§ Directions:
Retype, character for character, the line containing "(311, 334) = (427, 114): black" along with each line after it through the end of the data, and only those.

[Opening Raw data section]

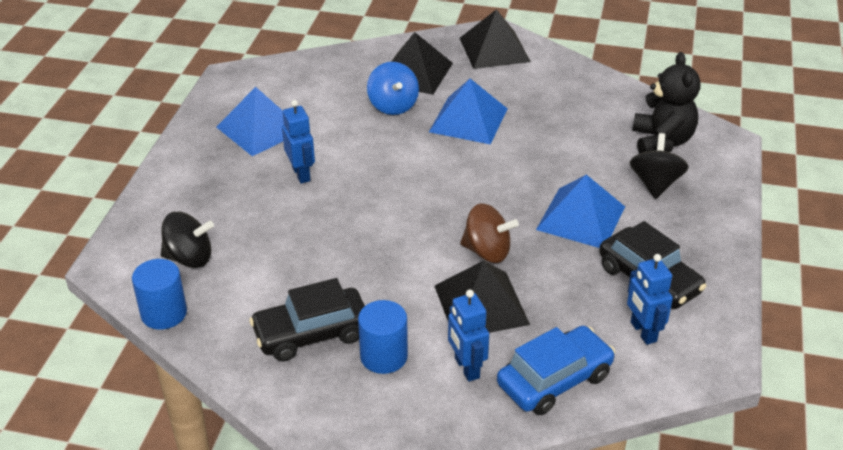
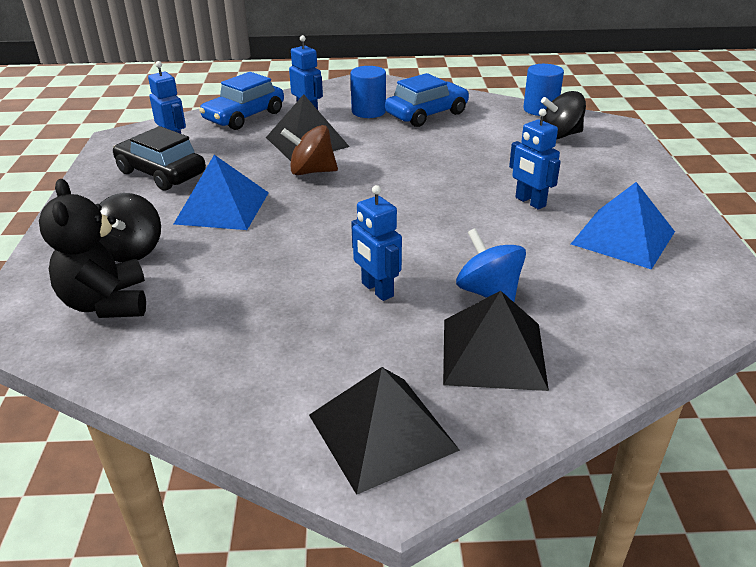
camera: 165 degrees right, 5 degrees down
(311, 334) = (427, 114): black car -> blue car
(468, 120) = (377, 290): blue pyramid -> blue robot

[Closing Raw data section]

§ Written response:
(311, 334) = (427, 114): black car -> blue car
(468, 120) = (377, 290): blue pyramid -> blue robot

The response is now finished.